▶ [Exercise]:
Check each line of the listing for the word "orange" and report the ones that have it.

▶ [Supplied data]:
_ _ _

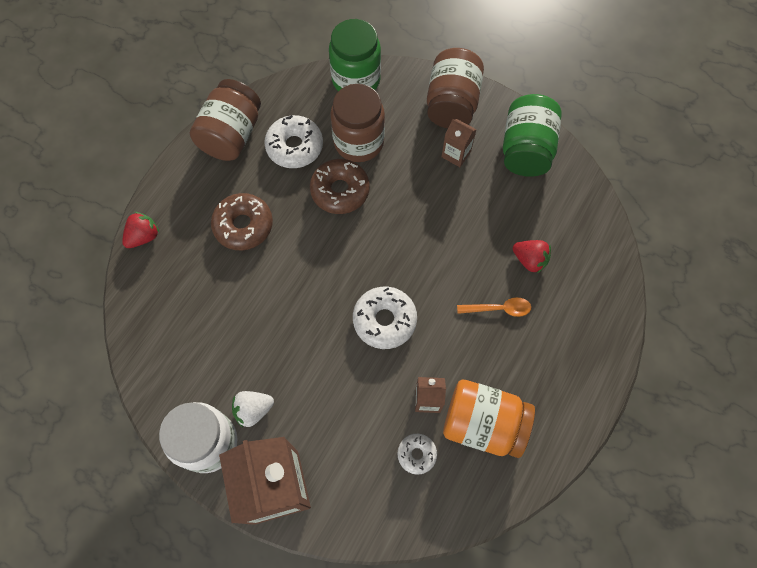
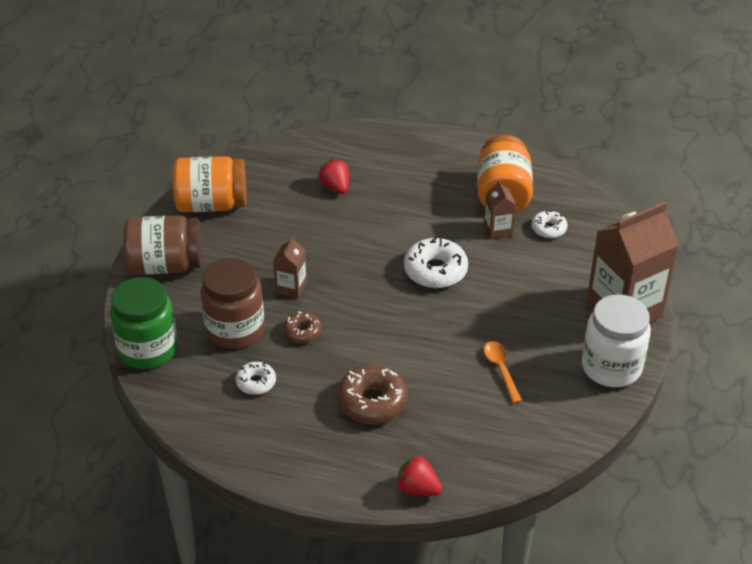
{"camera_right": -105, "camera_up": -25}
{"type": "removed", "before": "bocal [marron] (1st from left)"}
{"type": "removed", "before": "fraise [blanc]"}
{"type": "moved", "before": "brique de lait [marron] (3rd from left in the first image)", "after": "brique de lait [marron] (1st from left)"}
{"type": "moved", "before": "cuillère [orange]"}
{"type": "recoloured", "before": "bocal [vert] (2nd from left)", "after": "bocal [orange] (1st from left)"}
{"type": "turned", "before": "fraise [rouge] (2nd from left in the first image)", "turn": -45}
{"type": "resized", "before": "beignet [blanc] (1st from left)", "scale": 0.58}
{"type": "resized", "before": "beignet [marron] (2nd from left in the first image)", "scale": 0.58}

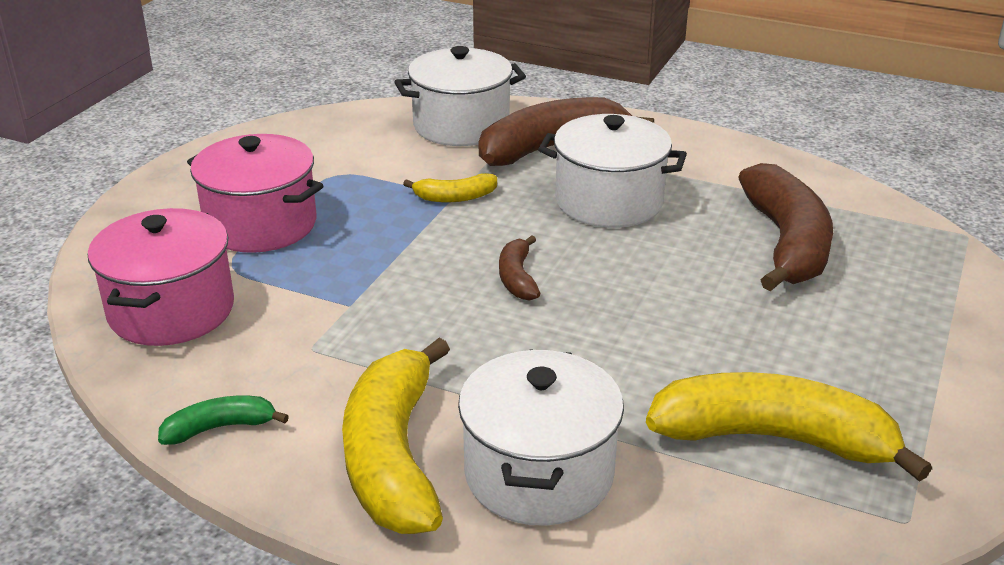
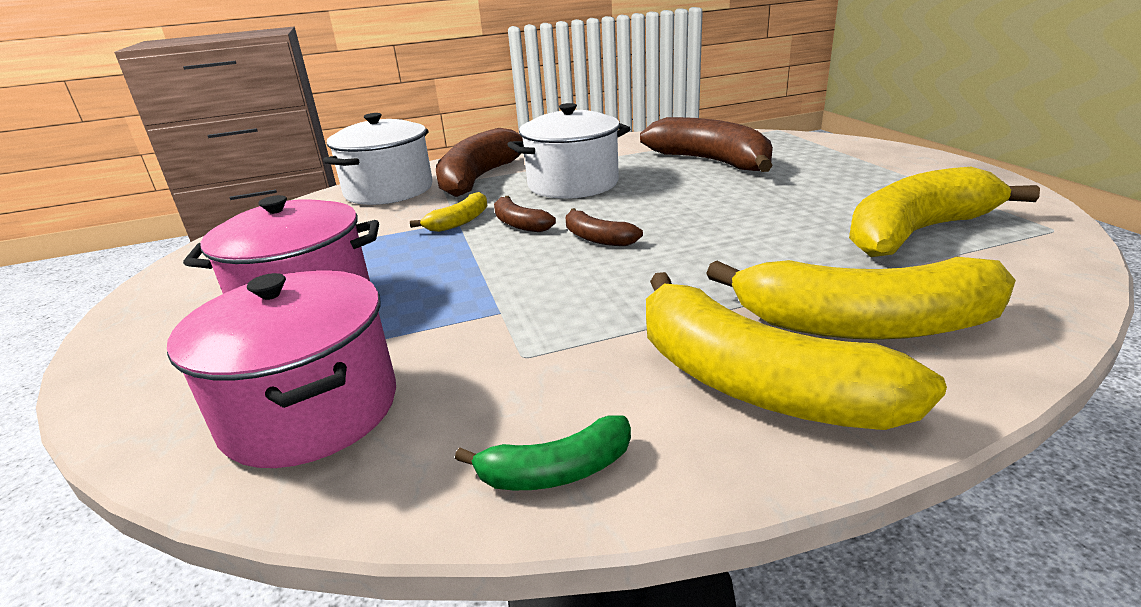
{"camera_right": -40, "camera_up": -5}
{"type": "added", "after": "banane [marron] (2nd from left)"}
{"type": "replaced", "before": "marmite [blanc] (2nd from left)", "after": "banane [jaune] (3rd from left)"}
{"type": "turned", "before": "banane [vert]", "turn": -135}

_ _ _

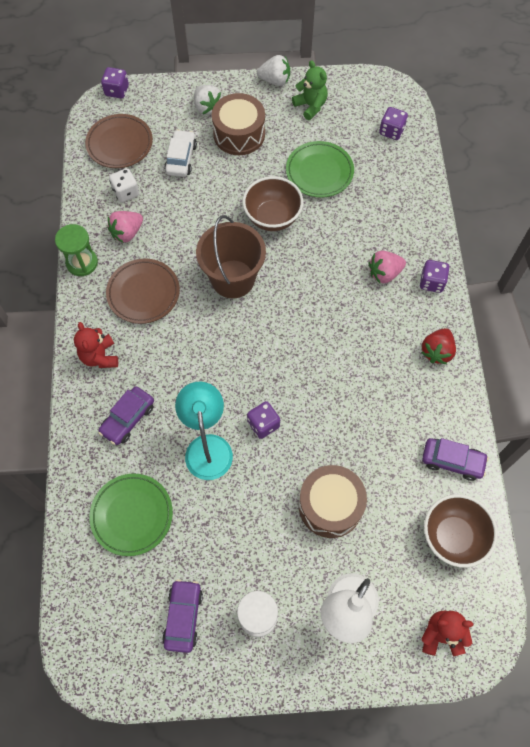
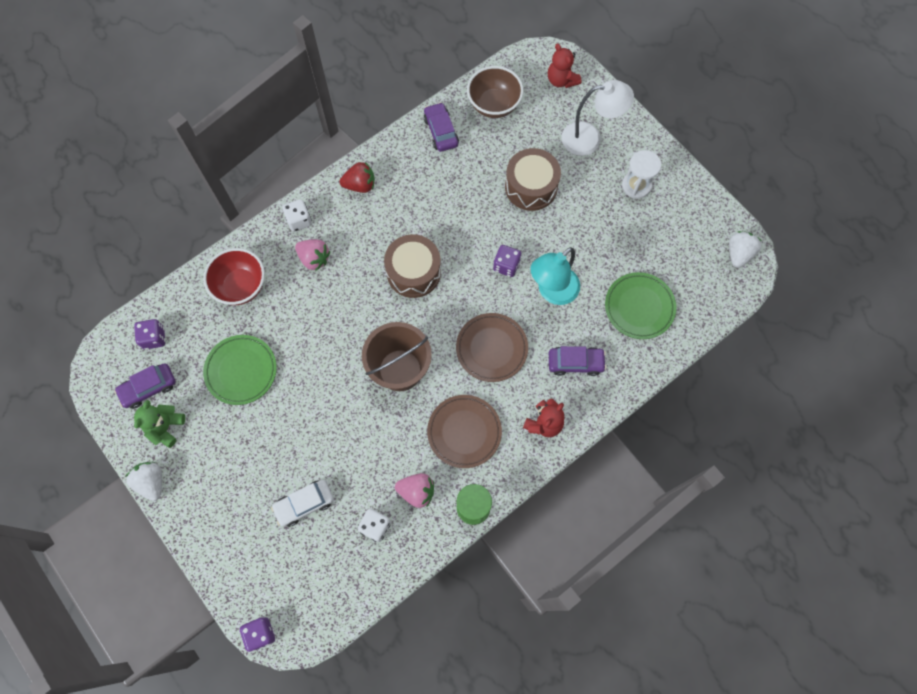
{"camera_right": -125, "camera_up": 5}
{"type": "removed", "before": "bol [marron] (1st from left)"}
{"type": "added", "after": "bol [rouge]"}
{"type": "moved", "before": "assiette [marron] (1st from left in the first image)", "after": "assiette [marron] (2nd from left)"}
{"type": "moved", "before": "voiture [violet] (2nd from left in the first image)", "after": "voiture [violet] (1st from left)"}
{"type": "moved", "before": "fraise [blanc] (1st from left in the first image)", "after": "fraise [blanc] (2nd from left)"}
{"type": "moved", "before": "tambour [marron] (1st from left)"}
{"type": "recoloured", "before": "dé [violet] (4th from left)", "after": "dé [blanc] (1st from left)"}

_ _ _

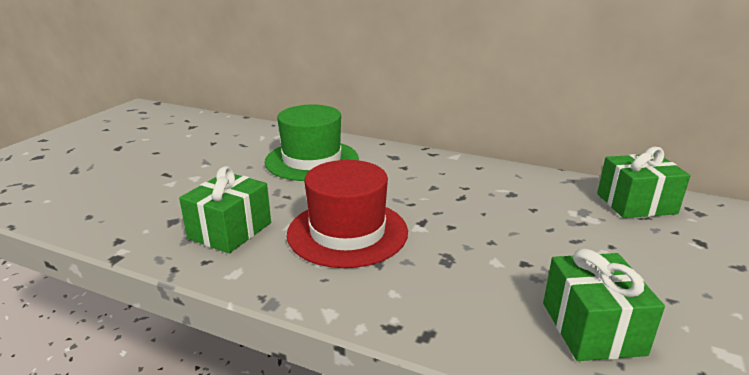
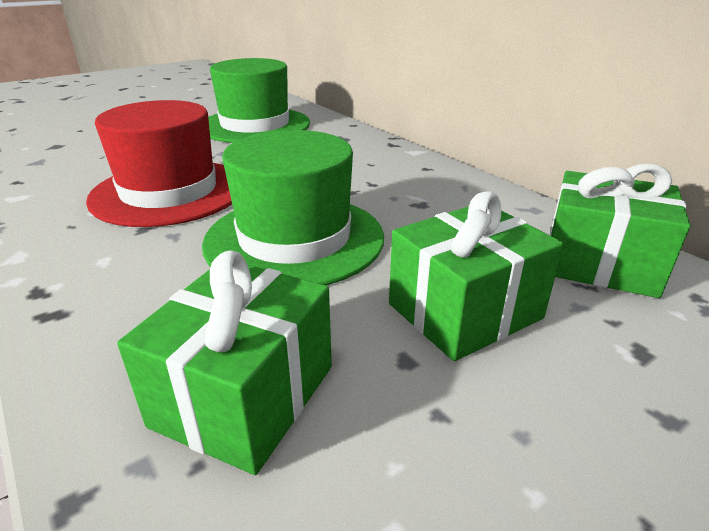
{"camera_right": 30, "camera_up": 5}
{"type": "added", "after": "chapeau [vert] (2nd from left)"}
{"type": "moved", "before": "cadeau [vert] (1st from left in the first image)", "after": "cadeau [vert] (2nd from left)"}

_ _ _

▶ [Response area]:
{"type": "moved", "before": "cuillère [orange]"}
{"type": "recoloured", "before": "bocal [vert] (2nd from left)", "after": "bocal [orange] (1st from left)"}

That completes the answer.